** ACTIVITY **
Write out all of the data exactly as it appears.

....

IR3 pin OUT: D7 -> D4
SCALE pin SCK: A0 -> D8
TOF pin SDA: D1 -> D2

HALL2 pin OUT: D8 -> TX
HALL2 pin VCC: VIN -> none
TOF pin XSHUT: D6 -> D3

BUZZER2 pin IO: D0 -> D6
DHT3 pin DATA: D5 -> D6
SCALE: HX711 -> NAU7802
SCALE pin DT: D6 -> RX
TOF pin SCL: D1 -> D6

....

** ANSWER **
IR3 pin OUT: D7 -> D4
SCALE pin SCK: A0 -> D8
TOF pin SDA: D1 -> D2

HALL2 pin OUT: D8 -> TX
HALL2 pin VCC: VIN -> none
TOF pin XSHUT: D6 -> D3

BUZZER2 pin IO: D0 -> D6
DHT3 pin DATA: D5 -> D6
SCALE: HX711 -> NAU7802
SCALE pin DT: D6 -> RX
TOF pin SCL: D1 -> D6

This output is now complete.